# WHAT TO PRODUCE
Exactly reproduce each record listed below.

# DATASET EXTRACT
--- START ---

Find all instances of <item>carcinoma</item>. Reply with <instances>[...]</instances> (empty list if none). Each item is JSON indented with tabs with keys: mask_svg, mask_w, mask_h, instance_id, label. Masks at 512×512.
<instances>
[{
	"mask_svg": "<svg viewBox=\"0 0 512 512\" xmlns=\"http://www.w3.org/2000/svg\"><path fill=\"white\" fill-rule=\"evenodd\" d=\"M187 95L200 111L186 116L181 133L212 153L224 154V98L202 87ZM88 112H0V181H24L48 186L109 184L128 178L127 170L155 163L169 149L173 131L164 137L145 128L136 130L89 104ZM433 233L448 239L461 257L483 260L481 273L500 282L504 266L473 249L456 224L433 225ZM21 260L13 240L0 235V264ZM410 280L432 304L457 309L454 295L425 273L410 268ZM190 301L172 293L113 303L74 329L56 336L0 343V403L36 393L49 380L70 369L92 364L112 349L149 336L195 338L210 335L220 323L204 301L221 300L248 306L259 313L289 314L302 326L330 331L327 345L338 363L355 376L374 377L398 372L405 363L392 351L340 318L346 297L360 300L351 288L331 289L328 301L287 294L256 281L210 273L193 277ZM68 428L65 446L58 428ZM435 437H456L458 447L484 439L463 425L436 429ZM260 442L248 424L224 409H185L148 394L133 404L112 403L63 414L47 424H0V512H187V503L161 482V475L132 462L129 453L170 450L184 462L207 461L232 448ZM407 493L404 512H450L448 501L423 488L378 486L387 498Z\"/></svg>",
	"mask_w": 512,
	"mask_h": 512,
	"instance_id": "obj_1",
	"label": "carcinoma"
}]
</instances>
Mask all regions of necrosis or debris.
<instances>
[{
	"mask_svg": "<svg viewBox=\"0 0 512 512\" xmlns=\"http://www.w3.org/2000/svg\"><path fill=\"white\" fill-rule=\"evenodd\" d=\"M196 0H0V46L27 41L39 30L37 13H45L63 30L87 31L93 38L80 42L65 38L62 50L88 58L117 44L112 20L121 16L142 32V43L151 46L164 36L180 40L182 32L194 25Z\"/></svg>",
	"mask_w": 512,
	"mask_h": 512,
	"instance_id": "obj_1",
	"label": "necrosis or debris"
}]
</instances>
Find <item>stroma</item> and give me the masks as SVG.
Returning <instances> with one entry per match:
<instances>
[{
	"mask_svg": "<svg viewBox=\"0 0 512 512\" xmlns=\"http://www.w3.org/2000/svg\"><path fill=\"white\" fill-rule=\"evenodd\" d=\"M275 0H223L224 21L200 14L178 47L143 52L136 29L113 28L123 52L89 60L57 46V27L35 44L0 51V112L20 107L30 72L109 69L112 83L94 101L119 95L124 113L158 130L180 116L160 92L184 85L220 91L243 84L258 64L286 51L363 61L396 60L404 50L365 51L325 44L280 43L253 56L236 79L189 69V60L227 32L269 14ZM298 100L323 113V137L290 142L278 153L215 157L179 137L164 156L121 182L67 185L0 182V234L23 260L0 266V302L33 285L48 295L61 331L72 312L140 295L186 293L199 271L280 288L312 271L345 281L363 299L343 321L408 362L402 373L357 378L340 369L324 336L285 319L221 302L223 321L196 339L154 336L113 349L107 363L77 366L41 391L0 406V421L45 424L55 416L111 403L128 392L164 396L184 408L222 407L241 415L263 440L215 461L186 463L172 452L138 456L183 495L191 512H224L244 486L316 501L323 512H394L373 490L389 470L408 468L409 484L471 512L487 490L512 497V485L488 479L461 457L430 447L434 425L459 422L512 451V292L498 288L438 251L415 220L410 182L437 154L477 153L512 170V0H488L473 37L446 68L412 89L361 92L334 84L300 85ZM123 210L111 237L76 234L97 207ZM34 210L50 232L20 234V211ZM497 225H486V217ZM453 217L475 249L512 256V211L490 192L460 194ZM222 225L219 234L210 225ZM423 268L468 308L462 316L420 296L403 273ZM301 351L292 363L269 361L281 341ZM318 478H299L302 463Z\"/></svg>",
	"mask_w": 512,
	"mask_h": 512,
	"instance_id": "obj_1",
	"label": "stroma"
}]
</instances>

--- END ---

# PROBLEM SOLUTION
Find all instances of <item>carcinoma</item>. Reply with <instances>[...]</instances> (empty list if none). Each item is JSON indented with tabs with keys: mask_svg, mask_w, mask_h, instance_id, label. Masks at 512×512.
<instances>
[{
	"mask_svg": "<svg viewBox=\"0 0 512 512\" xmlns=\"http://www.w3.org/2000/svg\"><path fill=\"white\" fill-rule=\"evenodd\" d=\"M187 95L200 111L186 116L181 133L212 153L224 154V98L202 87ZM88 112H0V181H24L48 186L109 184L128 178L127 170L155 163L169 149L173 131L164 137L145 128L136 130L89 104ZM433 233L448 239L461 257L483 260L481 273L500 282L504 266L473 249L456 224L433 225ZM21 260L13 240L0 235V264ZM410 280L432 304L457 309L454 295L425 273L410 268ZM190 301L172 293L113 303L74 329L56 336L0 343V403L36 393L49 380L70 369L92 364L112 349L149 336L195 338L210 335L220 323L204 301L221 300L248 306L259 313L289 314L302 326L330 331L327 345L338 363L355 376L374 377L398 372L405 363L392 351L340 318L346 297L360 300L351 288L331 289L328 301L287 294L256 281L210 273L193 277ZM68 428L65 446L58 428ZM435 437H456L458 447L484 439L463 425L436 429ZM260 442L248 424L224 409H185L148 394L133 404L112 403L63 414L47 424H0V512H187V503L161 482V475L132 462L129 453L170 450L184 462L207 461L232 448ZM407 493L404 512H450L448 501L423 488L378 486L387 498Z\"/></svg>",
	"mask_w": 512,
	"mask_h": 512,
	"instance_id": "obj_1",
	"label": "carcinoma"
}]
</instances>
Mask all regions of necrosis or debris.
<instances>
[{
	"mask_svg": "<svg viewBox=\"0 0 512 512\" xmlns=\"http://www.w3.org/2000/svg\"><path fill=\"white\" fill-rule=\"evenodd\" d=\"M196 0H0V46L27 41L39 30L37 13H45L63 30L87 31L93 38L80 42L65 38L62 50L88 58L117 44L112 20L121 16L142 32V43L151 46L164 36L180 40L182 32L194 25Z\"/></svg>",
	"mask_w": 512,
	"mask_h": 512,
	"instance_id": "obj_1",
	"label": "necrosis or debris"
}]
</instances>
Find <item>stroma</item> and give me the masks as SVG.
Returning <instances> with one entry per match:
<instances>
[{
	"mask_svg": "<svg viewBox=\"0 0 512 512\" xmlns=\"http://www.w3.org/2000/svg\"><path fill=\"white\" fill-rule=\"evenodd\" d=\"M275 0H223L224 21L200 14L178 47L143 52L136 29L113 28L123 52L89 60L57 46V27L35 44L0 51V112L20 107L30 72L109 69L112 83L94 101L119 95L124 113L158 130L180 116L160 92L184 85L220 91L243 84L258 64L286 51L363 61L396 60L404 50L365 51L325 44L280 43L253 56L236 79L189 69V60L227 32L269 14ZM298 100L323 113V137L290 142L278 153L215 157L179 137L164 156L121 182L67 185L0 182V234L23 260L0 266V302L33 285L48 295L61 331L72 312L140 295L186 293L199 271L280 288L312 271L345 281L363 299L343 321L408 362L402 373L357 378L340 369L324 336L285 319L221 302L223 321L196 339L154 336L113 349L107 363L77 366L41 391L0 406V421L45 424L55 416L111 403L128 392L164 396L184 408L222 407L241 415L263 440L215 461L186 463L172 452L138 456L183 495L191 512H224L244 486L316 501L323 512H394L373 490L389 470L408 468L409 484L471 512L487 490L512 497V485L488 479L461 457L430 447L434 425L459 422L512 451V292L498 288L438 251L415 220L410 182L437 154L477 153L512 170V0H488L473 37L446 68L412 89L361 92L334 84L300 85ZM123 210L111 237L76 234L97 207ZM34 210L50 232L20 234V211ZM497 225H486V217ZM453 217L475 249L512 256V211L490 192L460 194ZM222 225L219 234L210 225ZM423 268L468 308L462 316L420 296L403 273ZM301 351L292 363L269 361L281 341ZM318 478H299L302 463Z\"/></svg>",
	"mask_w": 512,
	"mask_h": 512,
	"instance_id": "obj_1",
	"label": "stroma"
}]
</instances>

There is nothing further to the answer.